Data listing →
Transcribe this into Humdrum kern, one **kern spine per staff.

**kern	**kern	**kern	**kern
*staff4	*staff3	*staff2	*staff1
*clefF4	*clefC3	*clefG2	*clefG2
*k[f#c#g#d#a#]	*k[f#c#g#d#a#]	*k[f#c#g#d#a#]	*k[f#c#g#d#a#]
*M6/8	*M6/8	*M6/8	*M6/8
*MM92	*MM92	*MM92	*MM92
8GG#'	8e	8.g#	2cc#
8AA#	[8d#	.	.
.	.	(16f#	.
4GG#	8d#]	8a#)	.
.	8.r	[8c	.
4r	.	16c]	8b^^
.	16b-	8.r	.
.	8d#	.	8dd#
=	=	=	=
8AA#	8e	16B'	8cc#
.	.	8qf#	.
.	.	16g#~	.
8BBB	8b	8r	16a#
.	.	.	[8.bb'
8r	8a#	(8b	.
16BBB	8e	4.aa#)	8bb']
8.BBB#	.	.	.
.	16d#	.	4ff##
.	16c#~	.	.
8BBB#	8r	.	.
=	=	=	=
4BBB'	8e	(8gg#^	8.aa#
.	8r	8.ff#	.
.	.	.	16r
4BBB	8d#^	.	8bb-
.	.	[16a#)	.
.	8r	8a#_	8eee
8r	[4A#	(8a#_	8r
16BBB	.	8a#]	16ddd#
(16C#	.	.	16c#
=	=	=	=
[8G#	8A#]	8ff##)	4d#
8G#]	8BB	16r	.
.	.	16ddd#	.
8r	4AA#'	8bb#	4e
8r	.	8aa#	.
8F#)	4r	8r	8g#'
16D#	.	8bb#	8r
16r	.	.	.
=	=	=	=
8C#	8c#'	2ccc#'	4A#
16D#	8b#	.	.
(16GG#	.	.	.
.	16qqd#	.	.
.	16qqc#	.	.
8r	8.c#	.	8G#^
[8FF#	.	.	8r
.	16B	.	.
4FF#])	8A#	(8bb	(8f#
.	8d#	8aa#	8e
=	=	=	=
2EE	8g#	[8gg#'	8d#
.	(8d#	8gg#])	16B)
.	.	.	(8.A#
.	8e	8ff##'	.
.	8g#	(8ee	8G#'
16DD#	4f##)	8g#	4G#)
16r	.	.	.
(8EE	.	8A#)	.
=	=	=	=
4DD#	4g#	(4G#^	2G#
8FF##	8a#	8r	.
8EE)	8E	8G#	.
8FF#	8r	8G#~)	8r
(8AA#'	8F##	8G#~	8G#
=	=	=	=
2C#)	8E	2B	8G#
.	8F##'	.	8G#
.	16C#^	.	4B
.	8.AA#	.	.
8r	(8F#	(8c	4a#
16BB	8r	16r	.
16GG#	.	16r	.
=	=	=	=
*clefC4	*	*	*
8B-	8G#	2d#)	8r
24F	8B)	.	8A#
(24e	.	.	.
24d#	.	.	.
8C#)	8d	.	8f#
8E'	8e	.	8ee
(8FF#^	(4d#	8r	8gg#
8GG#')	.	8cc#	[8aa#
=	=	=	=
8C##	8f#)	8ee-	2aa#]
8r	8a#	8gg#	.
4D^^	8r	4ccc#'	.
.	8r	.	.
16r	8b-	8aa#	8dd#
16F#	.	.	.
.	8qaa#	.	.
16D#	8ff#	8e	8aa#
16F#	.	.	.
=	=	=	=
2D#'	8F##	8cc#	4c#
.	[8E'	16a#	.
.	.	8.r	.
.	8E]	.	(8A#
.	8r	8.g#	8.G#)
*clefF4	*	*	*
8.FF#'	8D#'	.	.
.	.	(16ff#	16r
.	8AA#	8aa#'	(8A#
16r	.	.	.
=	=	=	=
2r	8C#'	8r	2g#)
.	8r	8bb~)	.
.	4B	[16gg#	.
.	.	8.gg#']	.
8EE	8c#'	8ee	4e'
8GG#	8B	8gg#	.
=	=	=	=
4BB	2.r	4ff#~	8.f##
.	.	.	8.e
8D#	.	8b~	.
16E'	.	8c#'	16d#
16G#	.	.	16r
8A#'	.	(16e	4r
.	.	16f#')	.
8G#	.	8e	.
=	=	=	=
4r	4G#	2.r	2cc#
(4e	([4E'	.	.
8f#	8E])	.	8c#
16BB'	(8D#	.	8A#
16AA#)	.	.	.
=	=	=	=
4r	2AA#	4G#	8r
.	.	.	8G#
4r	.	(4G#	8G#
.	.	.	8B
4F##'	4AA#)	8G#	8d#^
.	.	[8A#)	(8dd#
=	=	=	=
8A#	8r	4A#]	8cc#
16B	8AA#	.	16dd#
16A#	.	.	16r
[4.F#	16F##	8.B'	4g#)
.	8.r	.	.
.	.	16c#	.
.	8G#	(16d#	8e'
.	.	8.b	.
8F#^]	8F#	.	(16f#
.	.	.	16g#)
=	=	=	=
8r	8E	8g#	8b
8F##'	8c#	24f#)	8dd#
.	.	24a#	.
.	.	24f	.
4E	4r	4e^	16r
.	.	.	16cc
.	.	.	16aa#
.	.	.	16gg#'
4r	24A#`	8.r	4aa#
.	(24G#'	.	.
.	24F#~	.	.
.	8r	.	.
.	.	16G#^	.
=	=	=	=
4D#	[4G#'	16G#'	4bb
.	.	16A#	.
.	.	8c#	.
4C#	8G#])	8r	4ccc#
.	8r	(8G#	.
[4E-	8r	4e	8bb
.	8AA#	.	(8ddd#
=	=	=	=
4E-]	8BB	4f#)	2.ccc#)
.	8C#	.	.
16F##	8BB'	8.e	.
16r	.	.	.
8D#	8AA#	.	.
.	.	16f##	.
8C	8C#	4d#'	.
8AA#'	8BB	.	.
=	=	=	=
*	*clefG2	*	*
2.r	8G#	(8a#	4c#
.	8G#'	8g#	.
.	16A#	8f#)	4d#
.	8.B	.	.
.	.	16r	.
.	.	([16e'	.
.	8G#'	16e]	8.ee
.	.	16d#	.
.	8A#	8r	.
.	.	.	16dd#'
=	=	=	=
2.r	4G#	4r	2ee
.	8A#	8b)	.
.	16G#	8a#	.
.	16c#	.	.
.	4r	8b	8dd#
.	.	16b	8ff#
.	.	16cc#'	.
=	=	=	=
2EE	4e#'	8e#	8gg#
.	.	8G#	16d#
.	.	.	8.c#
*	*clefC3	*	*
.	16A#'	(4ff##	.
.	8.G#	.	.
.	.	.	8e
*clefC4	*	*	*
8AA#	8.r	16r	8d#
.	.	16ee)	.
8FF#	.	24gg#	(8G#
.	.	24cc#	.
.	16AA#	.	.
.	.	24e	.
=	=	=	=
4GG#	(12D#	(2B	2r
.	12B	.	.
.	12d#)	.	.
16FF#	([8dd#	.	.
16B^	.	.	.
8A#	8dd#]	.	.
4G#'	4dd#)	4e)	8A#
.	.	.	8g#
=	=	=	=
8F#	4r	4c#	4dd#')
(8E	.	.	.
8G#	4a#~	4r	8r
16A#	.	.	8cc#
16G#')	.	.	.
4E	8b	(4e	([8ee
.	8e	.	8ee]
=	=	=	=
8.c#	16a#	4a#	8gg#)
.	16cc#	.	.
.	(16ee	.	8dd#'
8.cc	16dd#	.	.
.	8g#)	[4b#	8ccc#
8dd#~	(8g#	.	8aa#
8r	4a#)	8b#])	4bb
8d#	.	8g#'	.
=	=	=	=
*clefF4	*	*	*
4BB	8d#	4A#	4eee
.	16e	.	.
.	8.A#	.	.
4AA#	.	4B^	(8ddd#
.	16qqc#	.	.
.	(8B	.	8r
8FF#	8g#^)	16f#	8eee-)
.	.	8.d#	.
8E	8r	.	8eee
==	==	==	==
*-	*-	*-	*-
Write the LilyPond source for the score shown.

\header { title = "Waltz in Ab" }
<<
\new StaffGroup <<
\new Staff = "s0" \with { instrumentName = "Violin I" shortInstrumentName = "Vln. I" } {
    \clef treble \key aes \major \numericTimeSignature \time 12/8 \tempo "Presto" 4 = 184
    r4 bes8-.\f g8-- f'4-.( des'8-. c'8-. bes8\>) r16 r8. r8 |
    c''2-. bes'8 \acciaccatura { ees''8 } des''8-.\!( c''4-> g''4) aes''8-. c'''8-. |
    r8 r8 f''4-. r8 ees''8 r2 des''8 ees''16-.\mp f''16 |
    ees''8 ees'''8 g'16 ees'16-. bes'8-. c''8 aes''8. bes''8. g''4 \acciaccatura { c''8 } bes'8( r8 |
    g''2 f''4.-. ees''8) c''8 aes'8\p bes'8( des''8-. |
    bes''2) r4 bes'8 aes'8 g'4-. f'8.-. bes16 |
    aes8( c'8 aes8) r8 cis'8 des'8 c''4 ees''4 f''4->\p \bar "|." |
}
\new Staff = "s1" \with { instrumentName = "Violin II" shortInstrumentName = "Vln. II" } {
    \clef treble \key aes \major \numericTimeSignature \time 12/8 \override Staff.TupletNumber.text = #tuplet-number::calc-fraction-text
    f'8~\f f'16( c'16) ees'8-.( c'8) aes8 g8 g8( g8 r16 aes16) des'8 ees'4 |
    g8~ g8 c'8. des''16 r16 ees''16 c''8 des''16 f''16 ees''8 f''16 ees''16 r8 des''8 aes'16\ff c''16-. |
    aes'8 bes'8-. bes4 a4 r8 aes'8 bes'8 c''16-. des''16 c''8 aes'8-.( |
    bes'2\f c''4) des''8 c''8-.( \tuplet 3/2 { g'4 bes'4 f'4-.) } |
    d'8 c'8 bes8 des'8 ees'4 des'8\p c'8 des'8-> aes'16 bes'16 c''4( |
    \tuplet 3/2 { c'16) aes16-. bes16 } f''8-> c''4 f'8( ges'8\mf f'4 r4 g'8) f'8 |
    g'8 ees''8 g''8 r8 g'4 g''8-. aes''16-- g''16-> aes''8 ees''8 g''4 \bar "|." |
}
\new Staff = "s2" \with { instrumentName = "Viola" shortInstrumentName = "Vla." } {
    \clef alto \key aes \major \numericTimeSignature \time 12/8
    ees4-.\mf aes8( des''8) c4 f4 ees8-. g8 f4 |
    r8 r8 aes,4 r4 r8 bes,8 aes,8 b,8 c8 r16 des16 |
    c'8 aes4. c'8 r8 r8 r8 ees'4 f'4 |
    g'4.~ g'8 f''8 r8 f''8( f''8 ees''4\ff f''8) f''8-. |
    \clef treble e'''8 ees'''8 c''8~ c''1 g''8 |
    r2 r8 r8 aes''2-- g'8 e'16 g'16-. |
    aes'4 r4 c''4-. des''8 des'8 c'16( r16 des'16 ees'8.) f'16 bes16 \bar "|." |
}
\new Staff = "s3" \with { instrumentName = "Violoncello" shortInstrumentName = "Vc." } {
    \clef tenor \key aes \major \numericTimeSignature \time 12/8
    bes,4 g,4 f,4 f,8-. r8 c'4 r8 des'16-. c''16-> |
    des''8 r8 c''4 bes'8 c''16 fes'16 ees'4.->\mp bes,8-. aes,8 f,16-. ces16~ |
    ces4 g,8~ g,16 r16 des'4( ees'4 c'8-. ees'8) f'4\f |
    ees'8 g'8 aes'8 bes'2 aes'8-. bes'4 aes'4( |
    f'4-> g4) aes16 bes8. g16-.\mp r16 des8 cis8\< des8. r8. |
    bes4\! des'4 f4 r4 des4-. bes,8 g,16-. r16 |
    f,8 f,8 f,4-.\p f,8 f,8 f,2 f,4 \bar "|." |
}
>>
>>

Aim → Locate every line in the entries above that contains the string "numericTimeSignature", and copy each one out in full.

Final result →
    \clef treble \key aes \major \numericTimeSignature \time 12/8 \tempo "Presto" 4 = 184
    \clef treble \key aes \major \numericTimeSignature \time 12/8 \override Staff.TupletNumber.text = #tuplet-number::calc-fraction-text
    \clef alto \key aes \major \numericTimeSignature \time 12/8
    \clef tenor \key aes \major \numericTimeSignature \time 12/8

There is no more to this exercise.